■ **Stored data**:
═══

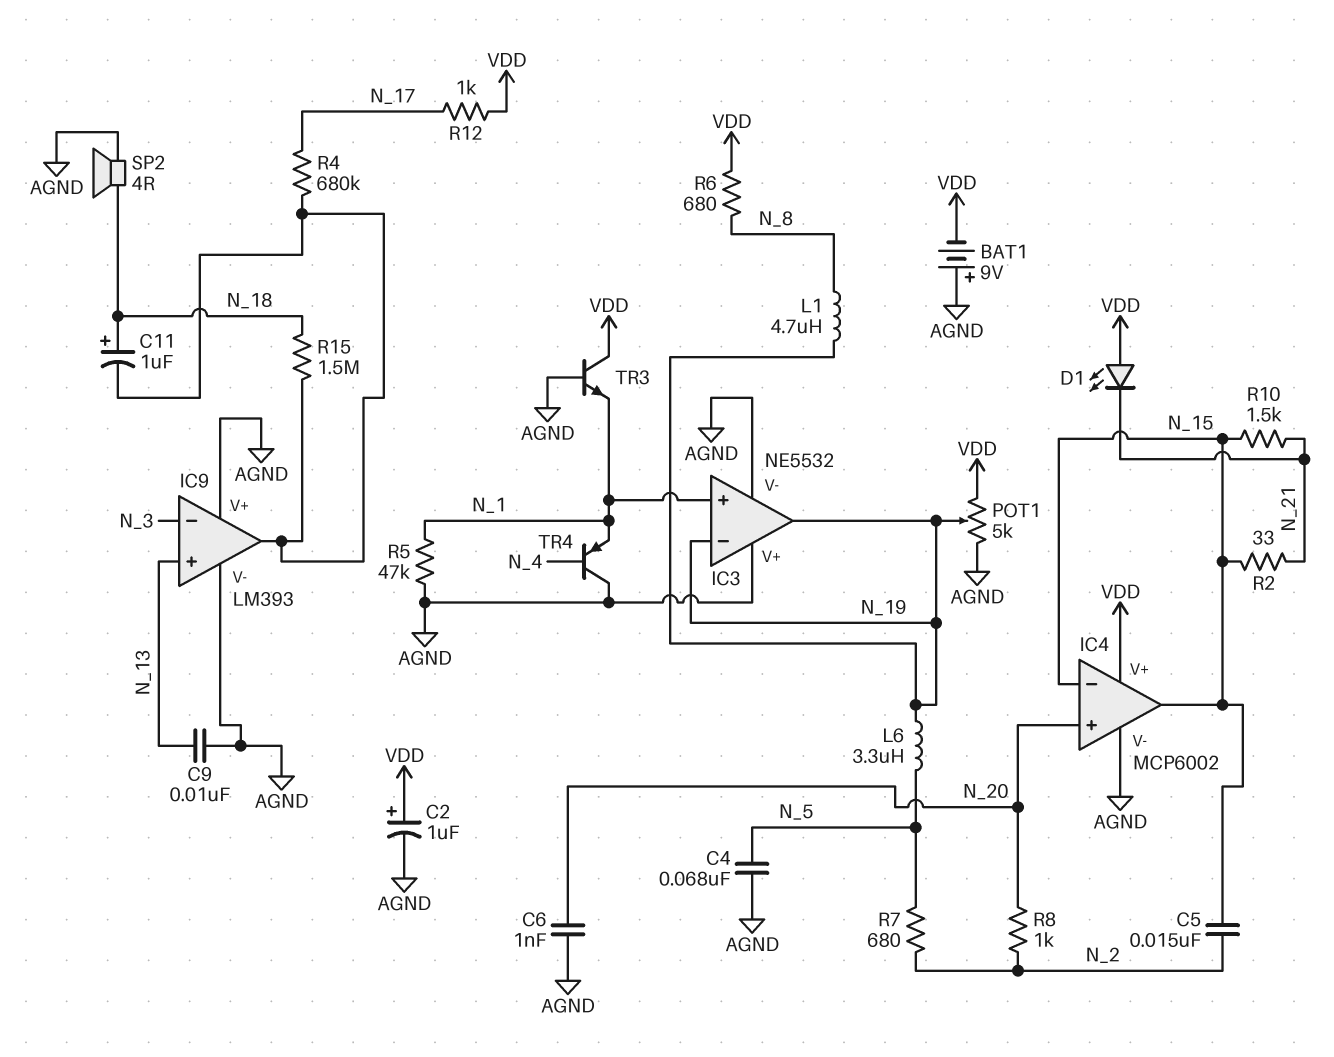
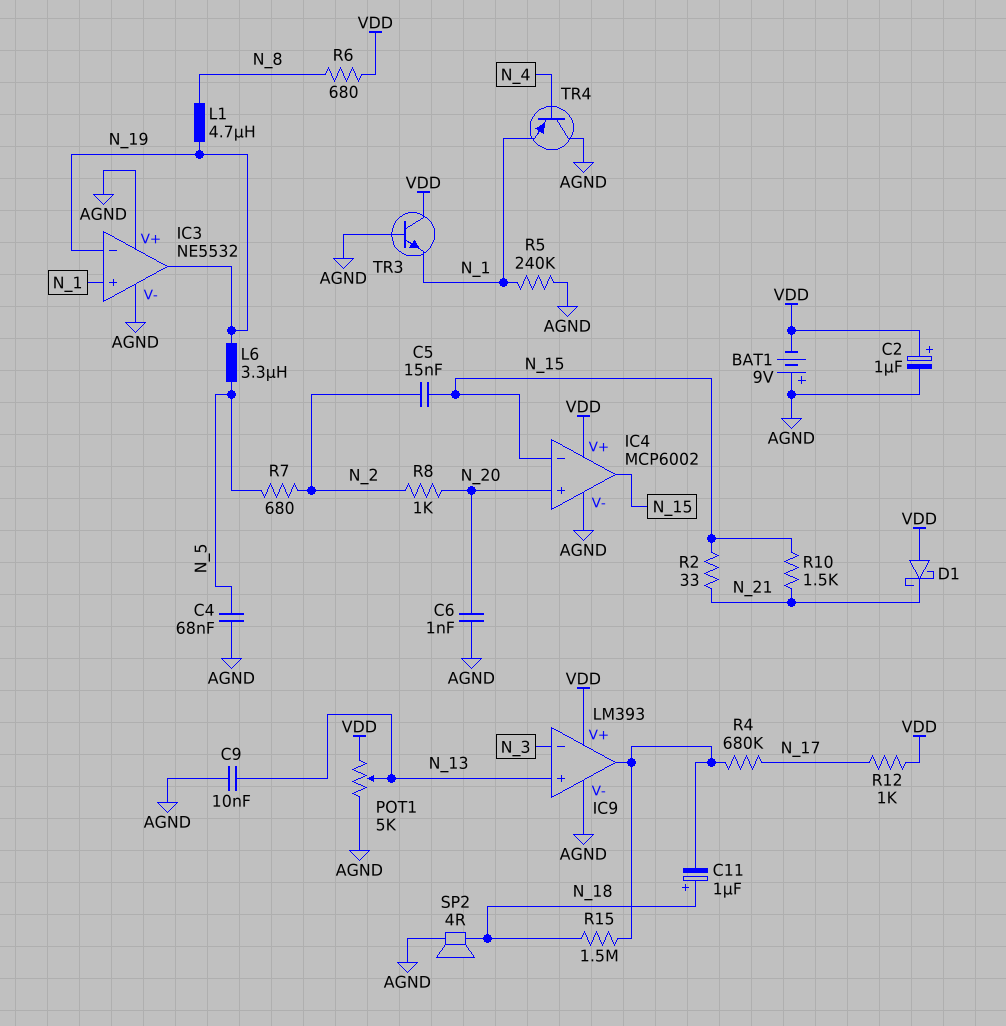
D1: LED (A VDD, K N_21) -> schottky (A VDD, K N_21)
IC9 pin V+: AGND -> VDD
POT1: 5k (AGND, VDD, wiper N_19) -> 5k (AGND, VDD, wiper N_13)
R5: 47k (AGND, N_1) -> 240k (AGND, N_1)

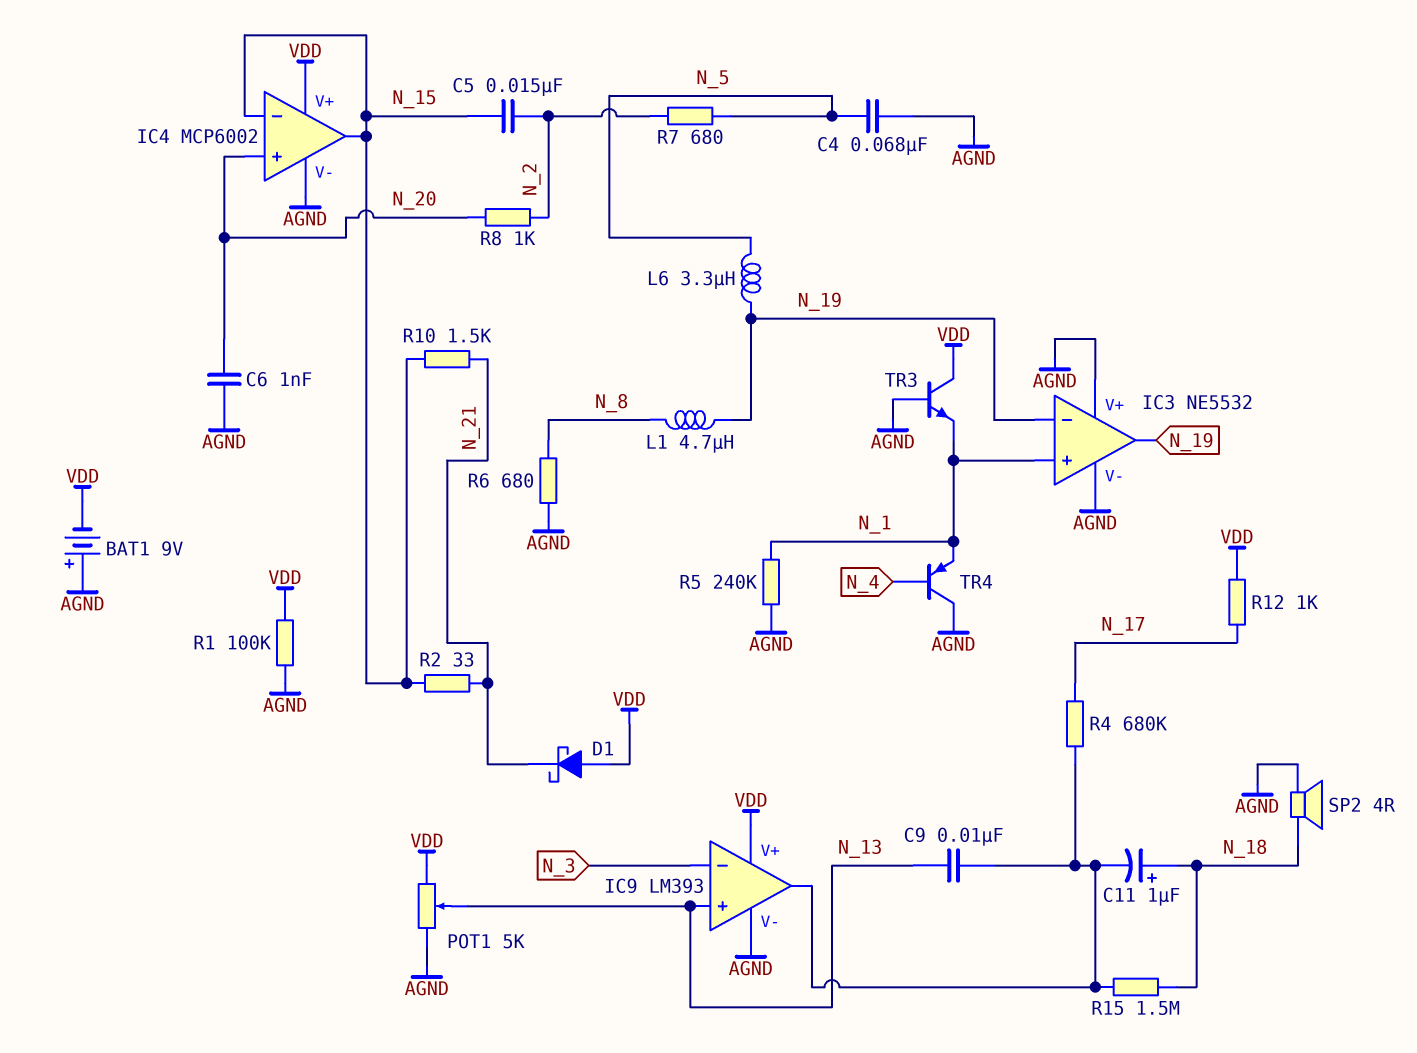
C2: 1uF (plus VDD, minus AGND) -> none
C9: 10nF (AGND, N_13) -> 10nF (IC9/out, N_13)
R1: none -> 100k (AGND, VDD)
R6: 680 (N_8, VDD) -> 680 (AGND, N_8)

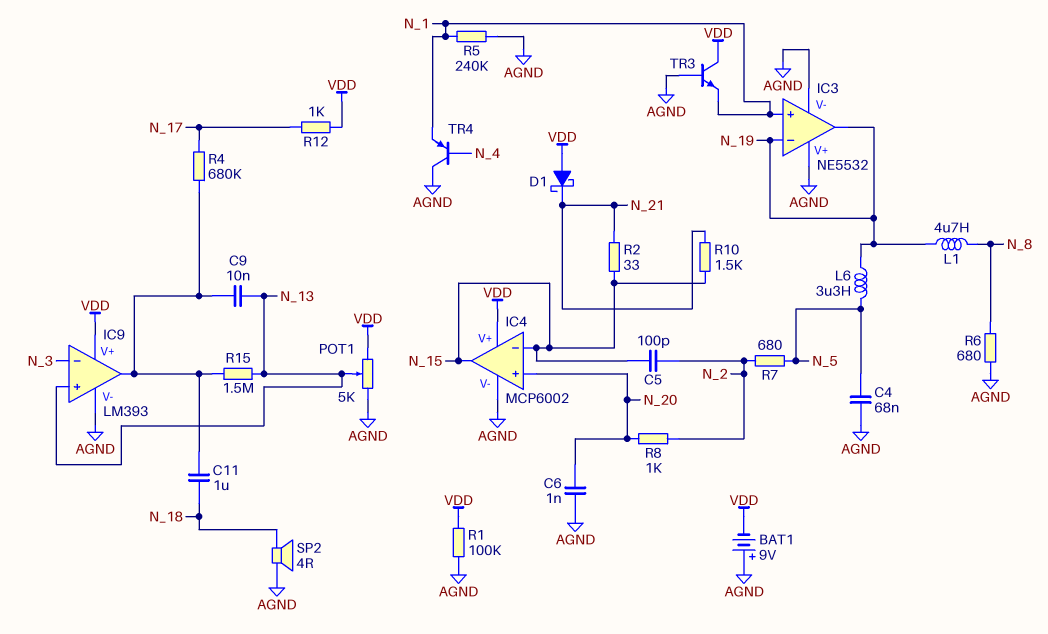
C5: 15nF (N_2, N_15) -> 100pF (N_2, N_15)
C11: 1uF (plus N_18, minus IC9/out) -> 1uF (IC9/out, N_18)
R15: 1.5M (IC9/out, N_18) -> 1.5M (IC9/out, N_13)

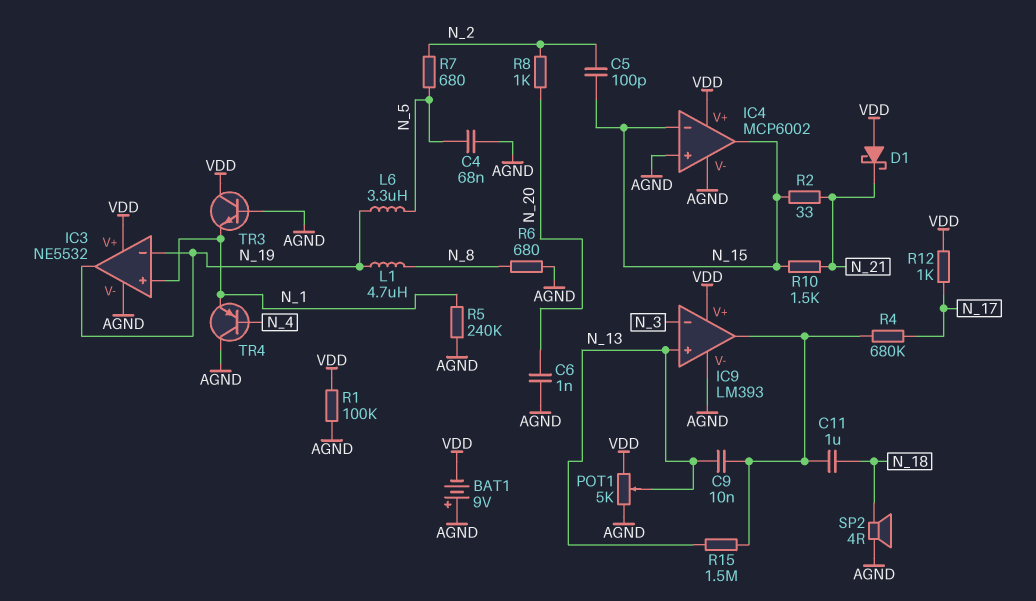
IC3 pin V+: AGND -> VDD
IC4 pin in+: N_20 -> AGND

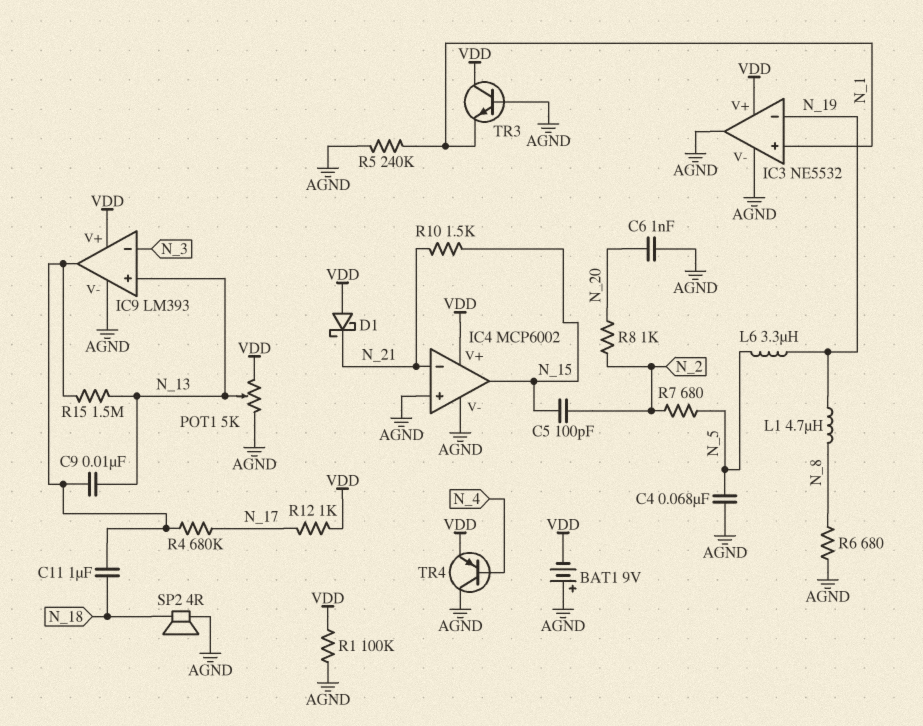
IC3 pin out: N_19 -> AGND
IC4 pin in-: N_15 -> N_21
R2: 33 (N_15, N_21) -> none
TR4: PNP (B N_4, C AGND, E N_1) -> PNP (B N_4, C AGND, E VDD)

═══

■ **EXERCISE DIRECTIONS**:
Starting from the line containing "C5: 15nF (N_2, N_15) -> 100pF (N_2, N_15)", repeat each line exactly through the end of the entries, including the last, while leaving pictures out.

■ **COMPLETED EXERCISE**:
C5: 15nF (N_2, N_15) -> 100pF (N_2, N_15)
C11: 1uF (plus N_18, minus IC9/out) -> 1uF (IC9/out, N_18)
R15: 1.5M (IC9/out, N_18) -> 1.5M (IC9/out, N_13)

IC3 pin V+: AGND -> VDD
IC4 pin in+: N_20 -> AGND

IC3 pin out: N_19 -> AGND
IC4 pin in-: N_15 -> N_21
R2: 33 (N_15, N_21) -> none
TR4: PNP (B N_4, C AGND, E N_1) -> PNP (B N_4, C AGND, E VDD)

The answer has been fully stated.